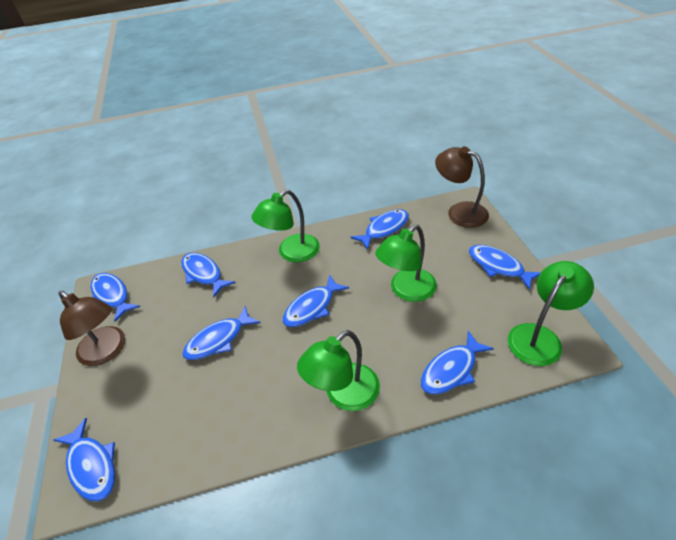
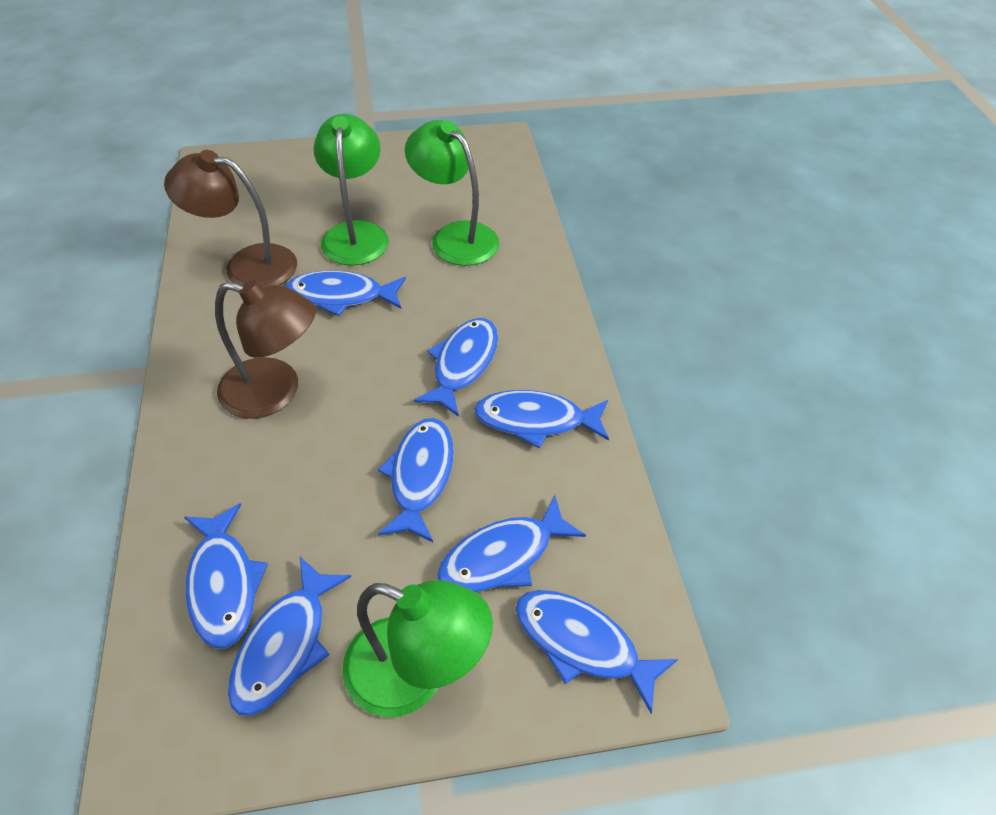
green lamp: 4 -> 3

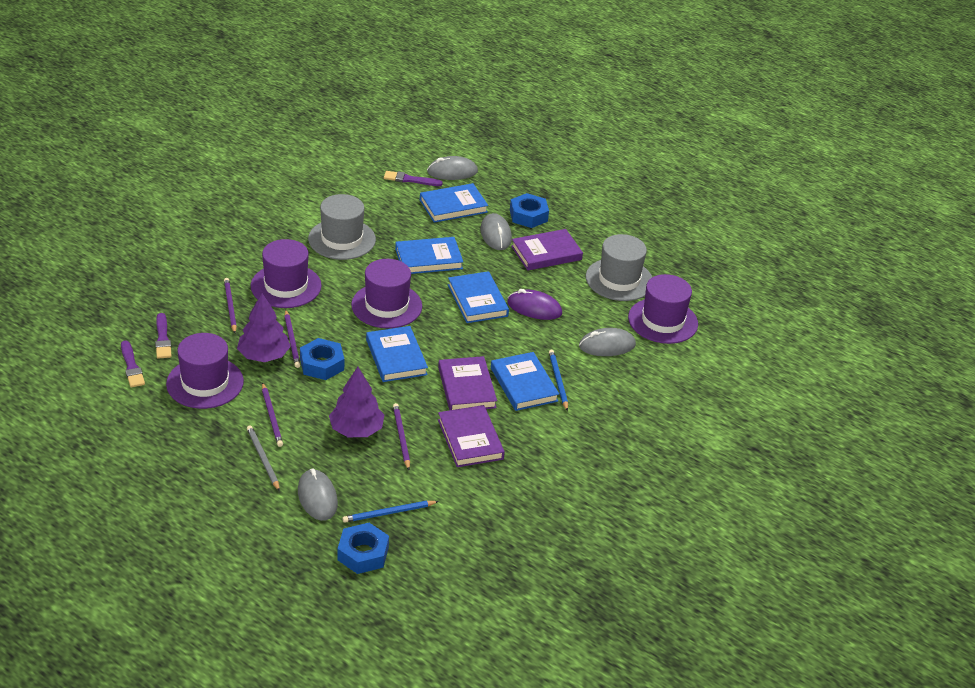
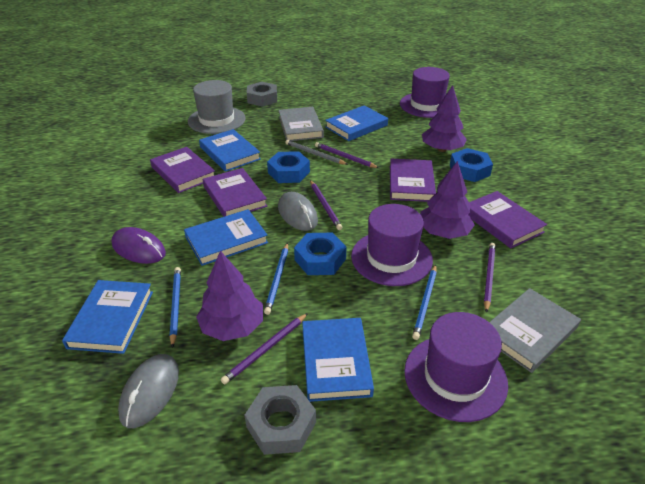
blue pencil: 2 -> 3
grey book: 0 -> 2
grey hat: 2 -> 1
grey mouse: 4 -> 2
grey nut: 0 -> 2
purple book: 3 -> 4
purple brush: 3 -> 0
purple hat: 4 -> 3
purple tree: 2 -> 3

○ ○ ○ ○ ○

**Problem statement:**
Produce a verbatim copy of all records, minus pictures.

**Your response:**
green lamp: 4 -> 3

blue pencil: 2 -> 3
grey book: 0 -> 2
grey hat: 2 -> 1
grey mouse: 4 -> 2
grey nut: 0 -> 2
purple book: 3 -> 4
purple brush: 3 -> 0
purple hat: 4 -> 3
purple tree: 2 -> 3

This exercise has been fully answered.